**Available data**

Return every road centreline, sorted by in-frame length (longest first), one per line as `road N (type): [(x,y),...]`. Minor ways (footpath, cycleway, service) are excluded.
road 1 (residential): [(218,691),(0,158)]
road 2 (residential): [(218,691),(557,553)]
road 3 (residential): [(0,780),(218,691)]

**Work instruction**
Write the listing out once more, keeping each word as it is.

**Written response**
Return every road centreline, sorted by in-frame length (longest first), one per line as `road N (type): [(x,y),...]`. Minor ways (footpath, cycleway, service) are excluded.
road 1 (residential): [(218,691),(0,158)]
road 2 (residential): [(218,691),(557,553)]
road 3 (residential): [(0,780),(218,691)]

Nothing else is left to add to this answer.